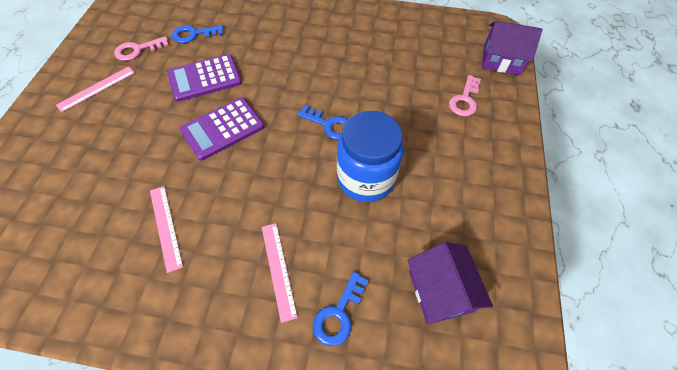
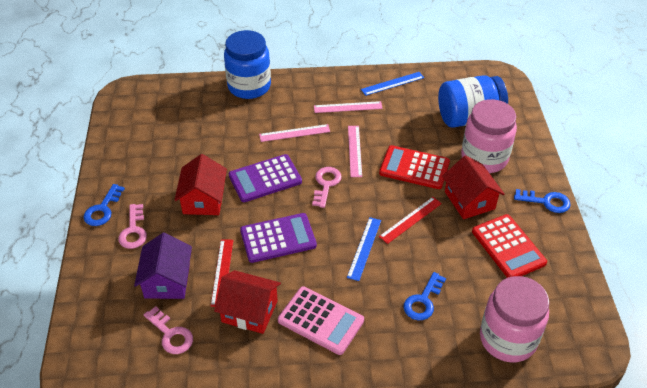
blue jar: 1 -> 2
blue ruler: 0 -> 2
pink calculator: 0 -> 1
pink jar: 0 -> 2
pink key: 2 -> 3
purple house: 2 -> 1
red calculator: 0 -> 2
red house: 0 -> 3
red ruler: 0 -> 2

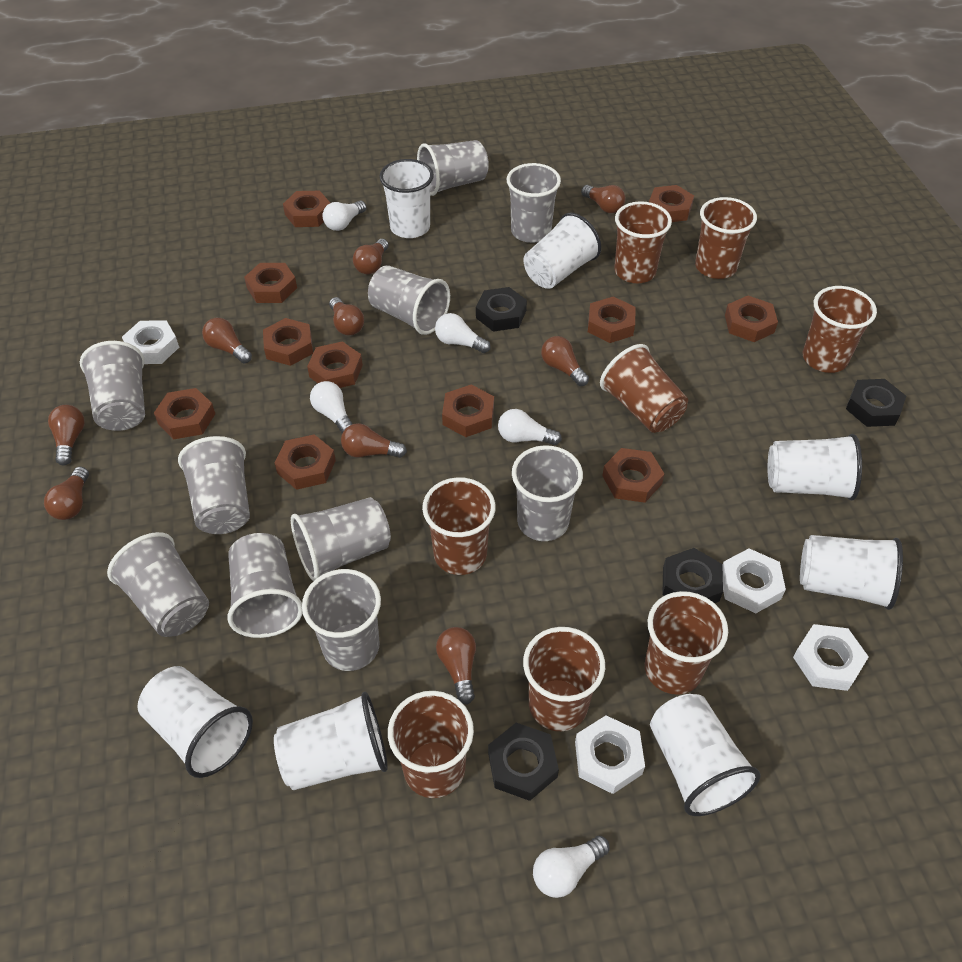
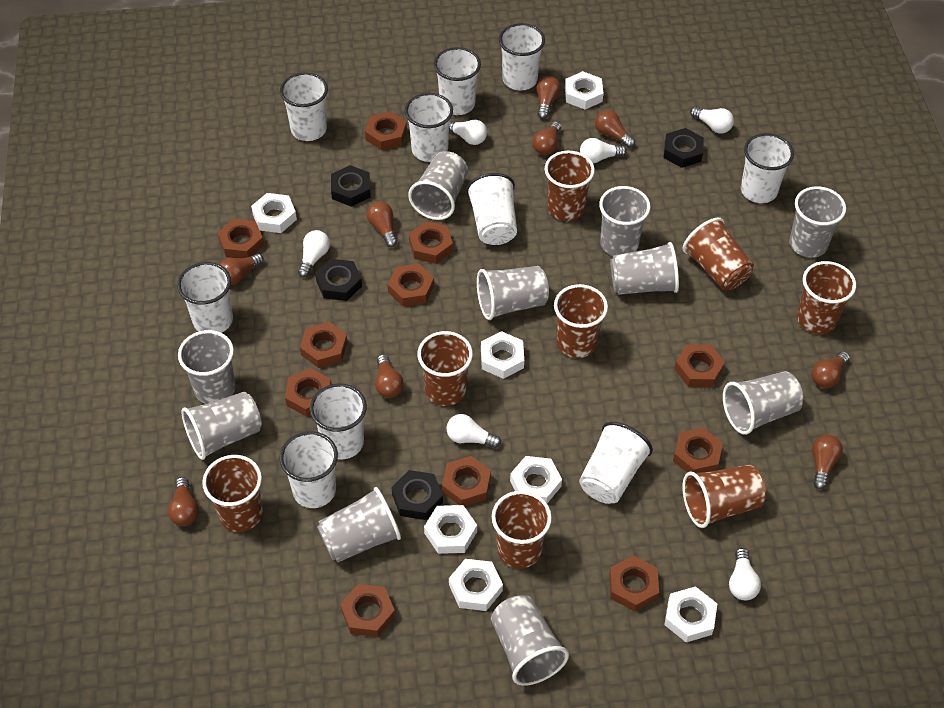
white cup: 7 -> 10
white light bulb: 5 -> 6
white nut: 4 -> 7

* DESCRIPTION OF THE TASK
Write out the whole listing exactly as it appears, and omit the pictures.

* TASK RESPONSE
blue jar: 1 -> 2
blue ruler: 0 -> 2
pink calculator: 0 -> 1
pink jar: 0 -> 2
pink key: 2 -> 3
purple house: 2 -> 1
red calculator: 0 -> 2
red house: 0 -> 3
red ruler: 0 -> 2

white cup: 7 -> 10
white light bulb: 5 -> 6
white nut: 4 -> 7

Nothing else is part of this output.